Beginning at the line that includes "GREEN FLASHLIGHT <529, 699>", print each remaining line of the data word for word. Output nothing else.

(Extracted data entries)
>>>

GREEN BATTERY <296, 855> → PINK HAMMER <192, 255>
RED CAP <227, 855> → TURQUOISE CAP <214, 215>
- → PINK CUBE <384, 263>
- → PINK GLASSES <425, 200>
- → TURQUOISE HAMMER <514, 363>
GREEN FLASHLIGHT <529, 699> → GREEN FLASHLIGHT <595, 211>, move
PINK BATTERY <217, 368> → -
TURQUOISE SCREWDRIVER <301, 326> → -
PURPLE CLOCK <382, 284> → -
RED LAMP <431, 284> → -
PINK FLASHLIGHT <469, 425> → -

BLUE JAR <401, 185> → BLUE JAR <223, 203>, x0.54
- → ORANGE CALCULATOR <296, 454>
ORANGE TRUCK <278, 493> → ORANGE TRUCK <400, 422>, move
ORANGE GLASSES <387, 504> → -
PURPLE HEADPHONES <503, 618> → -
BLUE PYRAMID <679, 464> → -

<<<

• [EXERCISE OUTPUT]:
GREEN FLASHLIGHT <529, 699> → GREEN FLASHLIGHT <595, 211>, move
PINK BATTERY <217, 368> → -
TURQUOISE SCREWDRIVER <301, 326> → -
PURPLE CLOCK <382, 284> → -
RED LAMP <431, 284> → -
PINK FLASHLIGHT <469, 425> → -

BLUE JAR <401, 185> → BLUE JAR <223, 203>, x0.54
- → ORANGE CALCULATOR <296, 454>
ORANGE TRUCK <278, 493> → ORANGE TRUCK <400, 422>, move
ORANGE GLASSES <387, 504> → -
PURPLE HEADPHONES <503, 618> → -
BLUE PYRAMID <679, 464> → -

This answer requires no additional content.